◆ Data extract ◆
+ + + + + + +
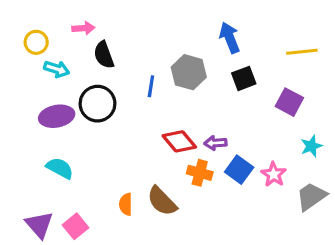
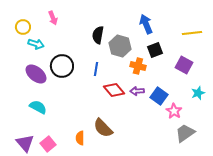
pink arrow: (83, 28) -> (53, 18), turned 72
black semicircle: (104, 55) -> (98, 35), moved, turned 30
blue line: (151, 86) -> (96, 69), moved
purple ellipse: (57, 116) -> (36, 74), turned 50
blue square: (239, 170) -> (159, 96), moved
orange cross: (200, 173) -> (138, 66), moved
gray trapezoid: (311, 196) -> (185, 133), moved
orange semicircle: (126, 204) -> (80, 138), moved

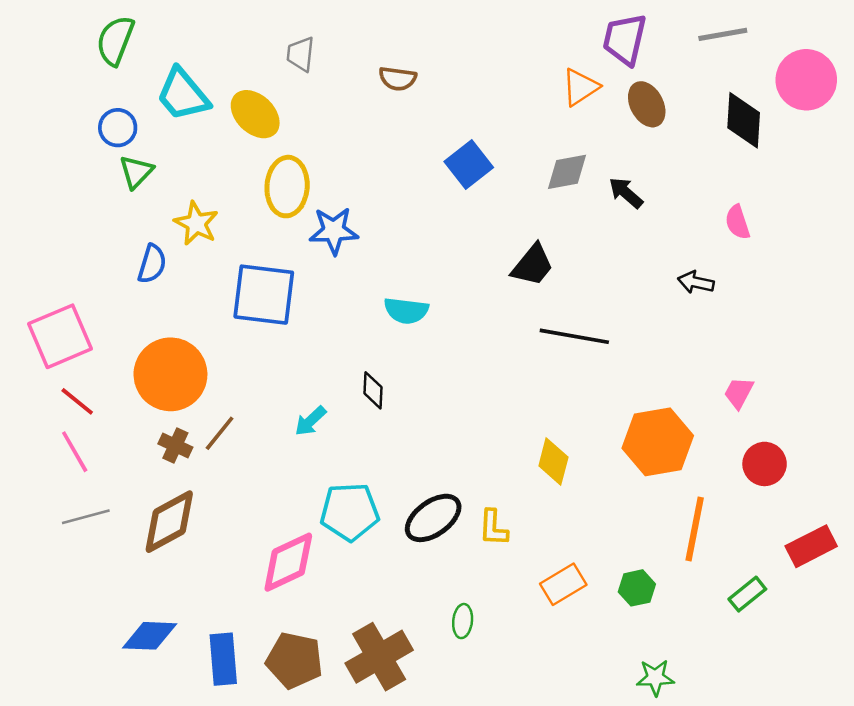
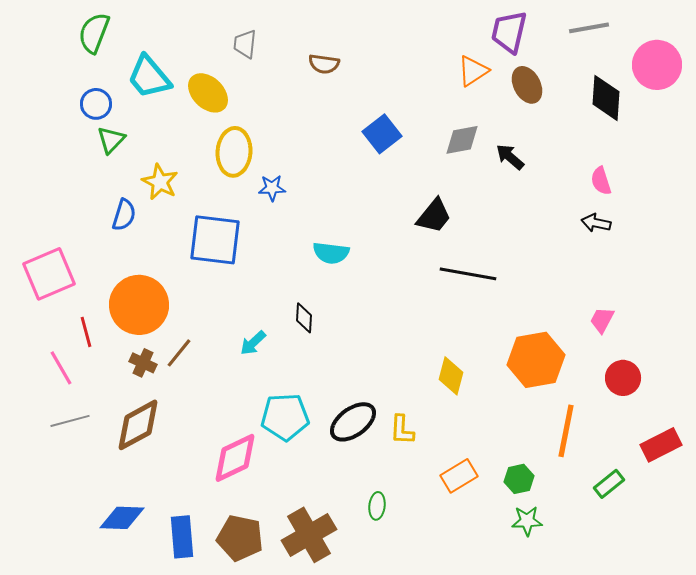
blue star: (334, 231) -> (272, 188), size x0.7
black arrow: (696, 282) -> (596, 223), moved
red line: (77, 401) -> (86, 332), moved, turned 36
green star: (655, 678) -> (527, 521), moved

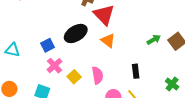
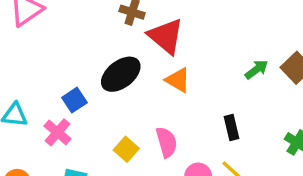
pink cross: (55, 66) -> (58, 132), moved

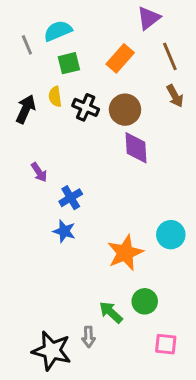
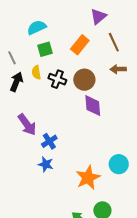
gray line: (27, 45) -> (12, 58), moved
brown arrow: (175, 96) -> (118, 69), turned 119
purple arrow: (39, 172) -> (27, 125), size x1.6

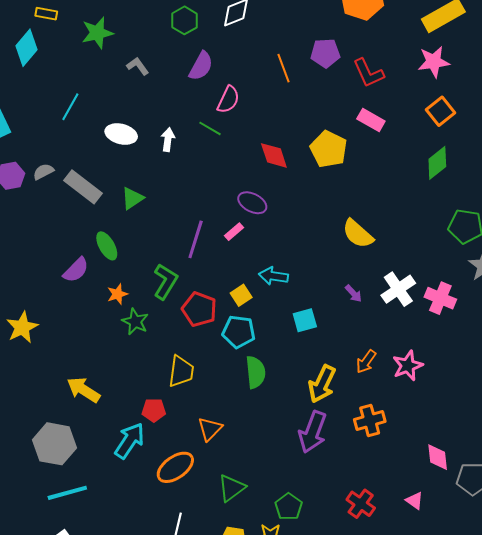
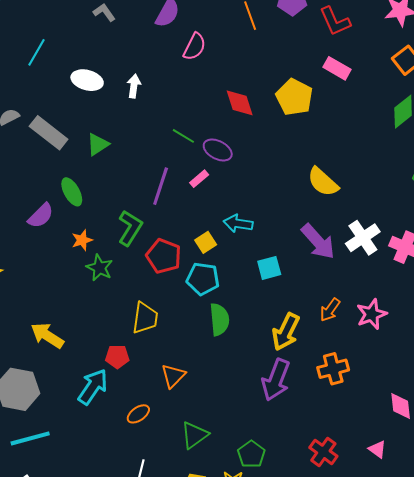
green line: (210, 128) -> (183, 136), moved
purple arrow: (353, 293) -> (318, 242), size x2.0
orange ellipse: (175, 467) -> (138, 414), size x0.6

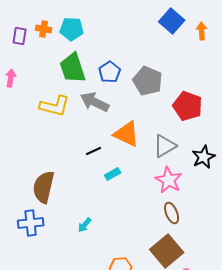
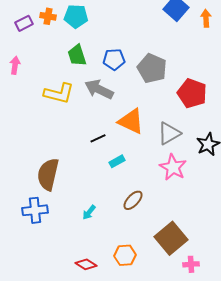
purple rectangle: (20, 36) -> (24, 23), turned 54
green trapezoid: (73, 68) -> (77, 55), size x0.7
blue pentagon: (110, 72) -> (114, 59), turned 30
brown ellipse: (172, 213) -> (133, 200), moved, turned 65

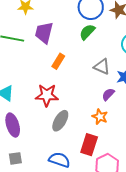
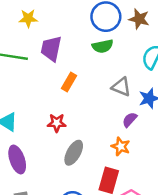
green semicircle: (87, 32) -> (103, 46), turned -144
red star: (47, 95) -> (57, 123), size x0.7

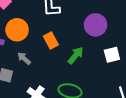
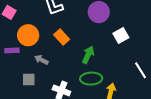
green arrow: (76, 55) -> (88, 55), moved

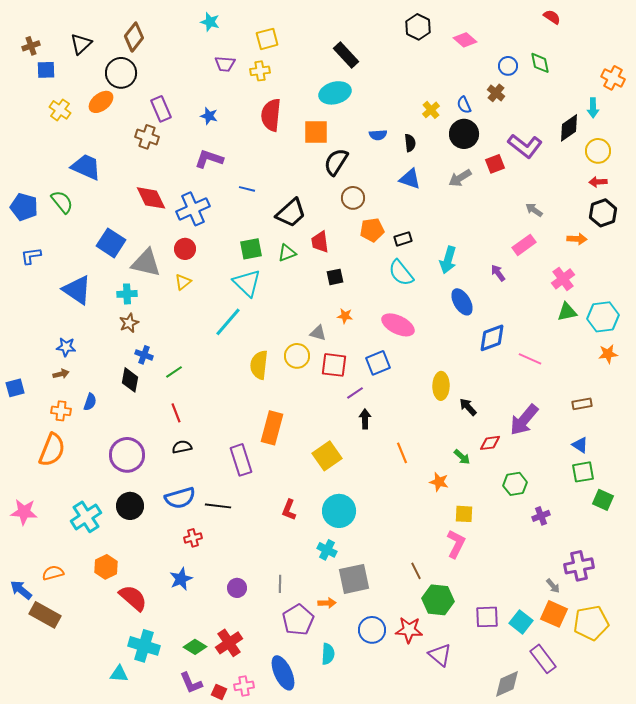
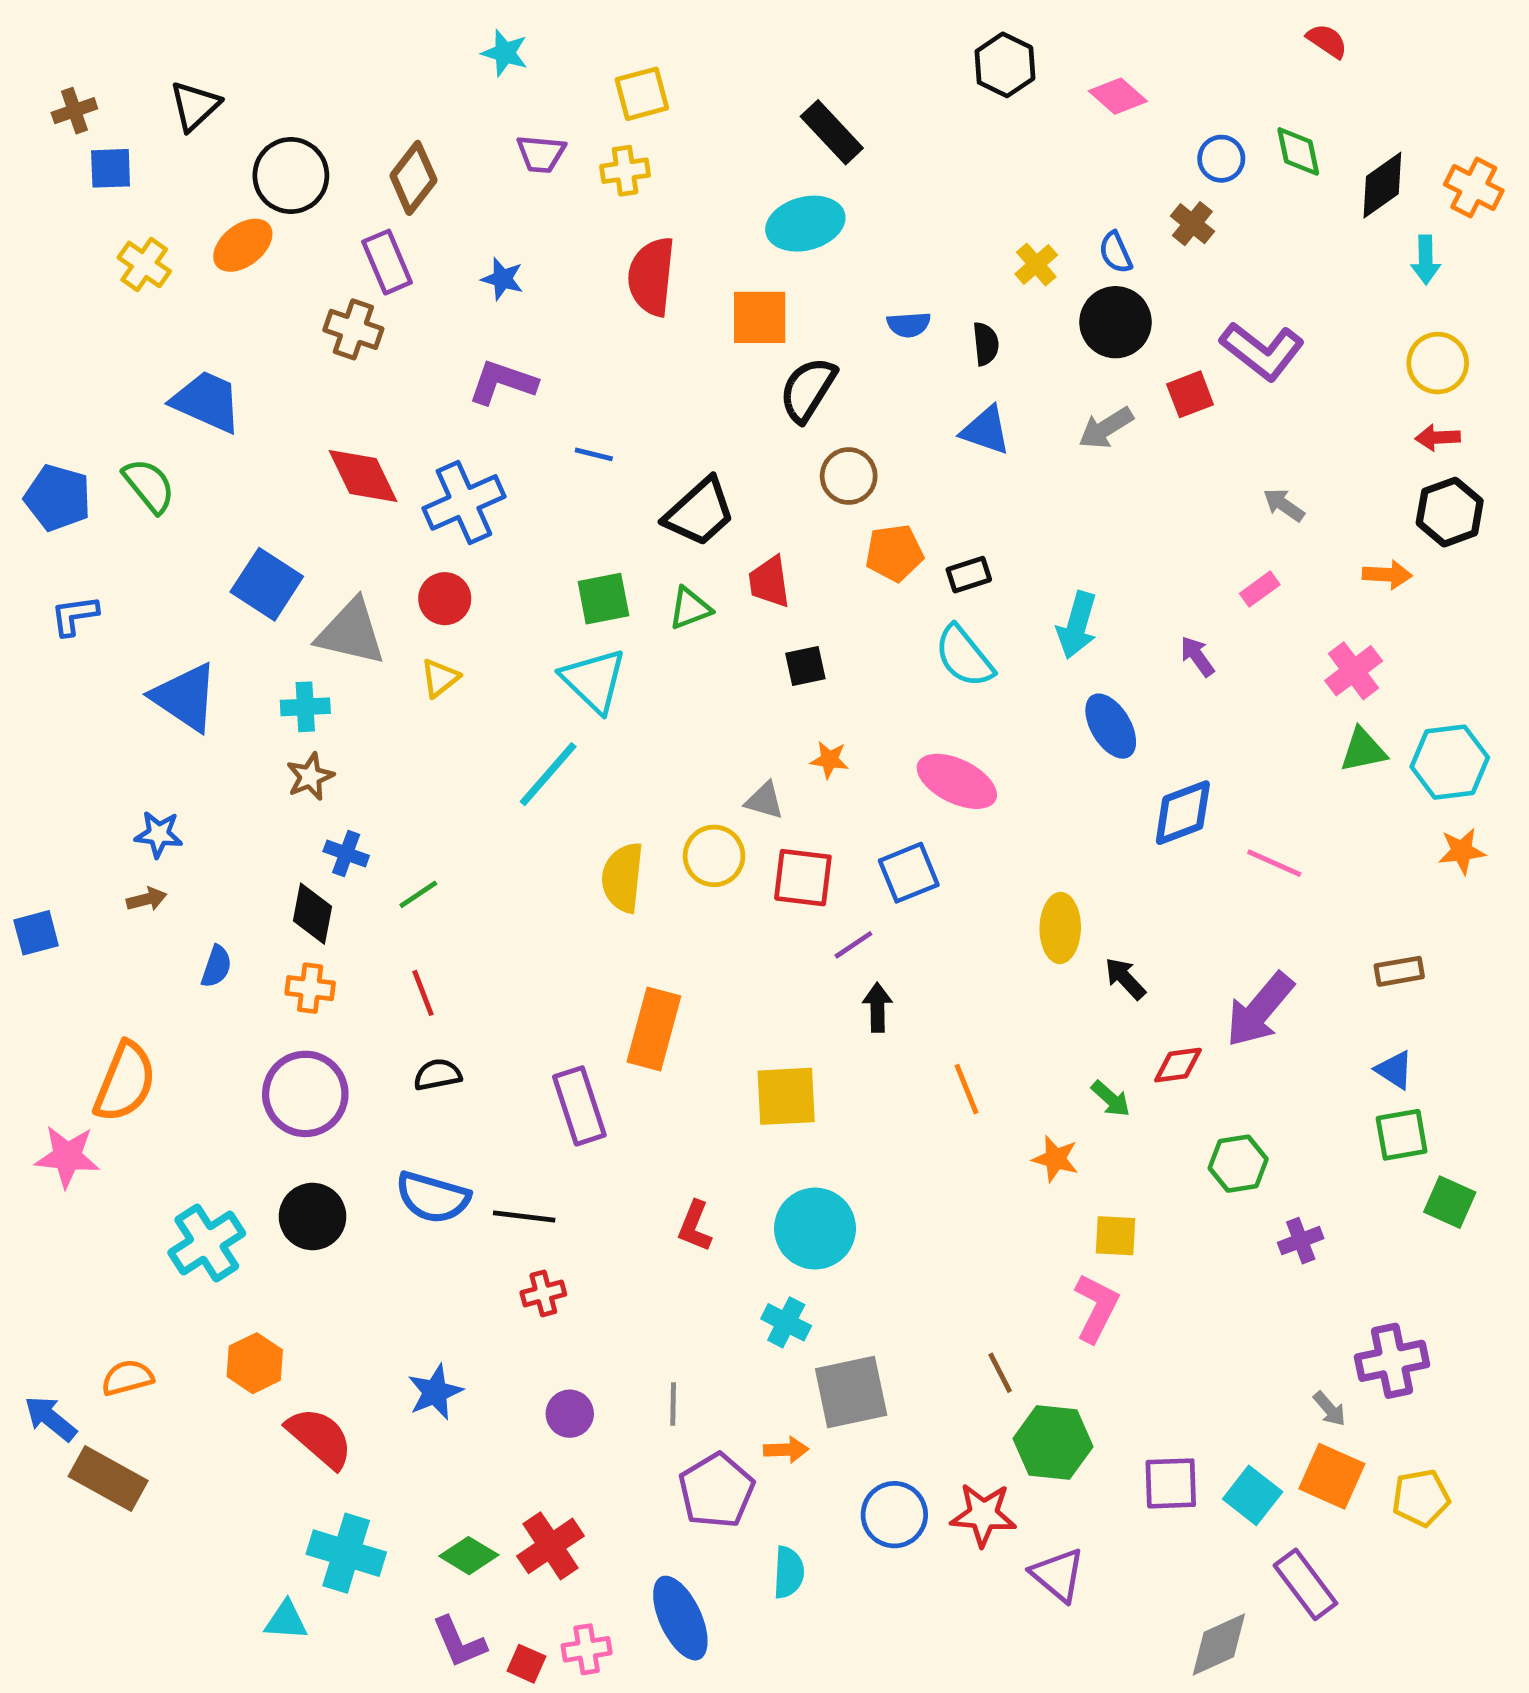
brown diamond: (134, 37) -> (413, 178), moved
black diamond: (569, 128) -> (1382, 185), moved
pink rectangle: (524, 245) -> (1260, 589), size x0.7
orange cross: (61, 411) -> (310, 988), moved
yellow square: (327, 456) -> (786, 1096), turned 32
blue semicircle: (180, 498) -> (433, 1197), turned 32
pink star: (24, 512) -> (67, 1156), moved
red cross: (193, 538) -> (543, 1293), moved
yellow pentagon: (591, 623) -> (1421, 1498), size x0.7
+ + + + + + +
◆ What is expected ◆
Exactly the lines above, from the one containing "green line: (210, 128) -> (183, 136), moved" down to the one containing "blue pentagon: (110, 72)", are to be repeated, including both ends. Pictures are not part of the copy.

◆ Exercise solution ◆
green line: (210, 128) -> (183, 136), moved
purple arrow: (353, 293) -> (318, 242), size x2.0
orange ellipse: (175, 467) -> (138, 414), size x0.6

purple rectangle: (20, 36) -> (24, 23), turned 54
green trapezoid: (73, 68) -> (77, 55), size x0.7
blue pentagon: (110, 72) -> (114, 59), turned 30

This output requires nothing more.